───── Record set ─────

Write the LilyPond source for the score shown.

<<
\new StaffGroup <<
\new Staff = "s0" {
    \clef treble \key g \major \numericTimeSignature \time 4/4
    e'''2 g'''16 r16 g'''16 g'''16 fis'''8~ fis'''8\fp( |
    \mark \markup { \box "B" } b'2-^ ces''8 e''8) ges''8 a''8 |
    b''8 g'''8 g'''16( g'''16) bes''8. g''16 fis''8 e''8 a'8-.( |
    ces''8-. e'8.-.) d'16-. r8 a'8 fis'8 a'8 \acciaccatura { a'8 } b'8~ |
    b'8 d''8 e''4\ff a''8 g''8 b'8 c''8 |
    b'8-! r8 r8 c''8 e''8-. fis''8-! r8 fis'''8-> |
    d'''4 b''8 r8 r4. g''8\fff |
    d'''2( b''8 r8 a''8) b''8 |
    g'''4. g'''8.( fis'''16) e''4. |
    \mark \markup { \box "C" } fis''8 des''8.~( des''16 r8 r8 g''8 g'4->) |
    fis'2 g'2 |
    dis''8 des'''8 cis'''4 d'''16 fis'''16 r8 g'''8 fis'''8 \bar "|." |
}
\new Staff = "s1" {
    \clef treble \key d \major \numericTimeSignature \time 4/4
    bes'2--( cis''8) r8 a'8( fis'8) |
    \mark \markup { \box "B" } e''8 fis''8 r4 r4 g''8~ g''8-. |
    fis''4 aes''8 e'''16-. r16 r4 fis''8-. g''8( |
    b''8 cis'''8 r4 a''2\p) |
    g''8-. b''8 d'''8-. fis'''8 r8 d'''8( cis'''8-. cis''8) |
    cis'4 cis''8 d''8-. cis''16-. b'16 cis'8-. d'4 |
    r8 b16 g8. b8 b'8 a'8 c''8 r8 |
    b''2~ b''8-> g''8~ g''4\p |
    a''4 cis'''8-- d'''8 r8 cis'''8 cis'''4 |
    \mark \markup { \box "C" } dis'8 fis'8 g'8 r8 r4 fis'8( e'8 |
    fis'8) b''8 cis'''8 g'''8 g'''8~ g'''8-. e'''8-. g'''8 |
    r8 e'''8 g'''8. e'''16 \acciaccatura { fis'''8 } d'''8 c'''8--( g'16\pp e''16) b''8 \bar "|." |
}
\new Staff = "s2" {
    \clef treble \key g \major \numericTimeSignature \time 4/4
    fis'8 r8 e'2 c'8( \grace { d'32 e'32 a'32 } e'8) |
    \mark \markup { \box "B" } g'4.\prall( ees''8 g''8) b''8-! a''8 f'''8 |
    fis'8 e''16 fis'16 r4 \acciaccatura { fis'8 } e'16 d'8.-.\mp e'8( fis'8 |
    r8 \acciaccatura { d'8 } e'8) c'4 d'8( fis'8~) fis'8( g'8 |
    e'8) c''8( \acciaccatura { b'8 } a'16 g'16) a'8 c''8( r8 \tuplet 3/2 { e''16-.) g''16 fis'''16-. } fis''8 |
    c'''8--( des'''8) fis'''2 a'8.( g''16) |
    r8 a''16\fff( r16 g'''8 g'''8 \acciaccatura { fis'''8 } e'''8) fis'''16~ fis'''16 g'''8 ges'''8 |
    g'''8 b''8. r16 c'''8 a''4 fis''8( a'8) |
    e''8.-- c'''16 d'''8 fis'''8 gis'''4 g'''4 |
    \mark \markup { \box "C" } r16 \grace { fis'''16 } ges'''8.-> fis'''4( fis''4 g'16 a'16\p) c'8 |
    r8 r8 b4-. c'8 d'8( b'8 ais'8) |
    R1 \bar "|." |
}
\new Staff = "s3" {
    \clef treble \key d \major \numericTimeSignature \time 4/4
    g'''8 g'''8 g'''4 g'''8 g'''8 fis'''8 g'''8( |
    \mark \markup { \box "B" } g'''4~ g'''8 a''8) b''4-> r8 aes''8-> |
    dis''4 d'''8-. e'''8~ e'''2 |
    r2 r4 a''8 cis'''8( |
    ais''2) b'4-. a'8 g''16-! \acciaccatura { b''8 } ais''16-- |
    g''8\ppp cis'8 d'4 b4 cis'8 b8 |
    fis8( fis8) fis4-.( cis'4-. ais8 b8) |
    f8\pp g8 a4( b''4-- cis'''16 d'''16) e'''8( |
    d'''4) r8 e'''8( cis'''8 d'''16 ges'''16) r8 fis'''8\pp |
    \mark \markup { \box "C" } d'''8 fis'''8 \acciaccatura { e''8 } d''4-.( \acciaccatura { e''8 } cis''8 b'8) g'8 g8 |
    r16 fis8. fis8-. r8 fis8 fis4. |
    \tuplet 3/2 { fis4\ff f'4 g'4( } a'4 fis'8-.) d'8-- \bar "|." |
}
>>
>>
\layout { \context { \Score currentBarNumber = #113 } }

─────

Stated goal:
List every line of the data above that contains the string "mark", matching case exactly.

Exercise output:
    \mark \markup { \box "B" } b'2-^ ces''8 e''8) ges''8 a''8 |
    \mark \markup { \box "C" } fis''8 des''8.~( des''16 r8 r8 g''8 g'4->) |
    \mark \markup { \box "B" } e''8 fis''8 r4 r4 g''8~ g''8-. |
    \mark \markup { \box "C" } dis'8 fis'8 g'8 r8 r4 fis'8( e'8 |
    \mark \markup { \box "B" } g'4.\prall( ees''8 g''8) b''8-! a''8 f'''8 |
    \mark \markup { \box "C" } r16 \grace { fis'''16 } ges'''8.-> fis'''4( fis''4 g'16 a'16\p) c'8 |
    \mark \markup { \box "B" } g'''4~ g'''8 a''8) b''4-> r8 aes''8-> |
    \mark \markup { \box "C" } d'''8 fis'''8 \acciaccatura { e''8 } d''4-.( \acciaccatura { e''8 } cis''8 b'8) g'8 g8 |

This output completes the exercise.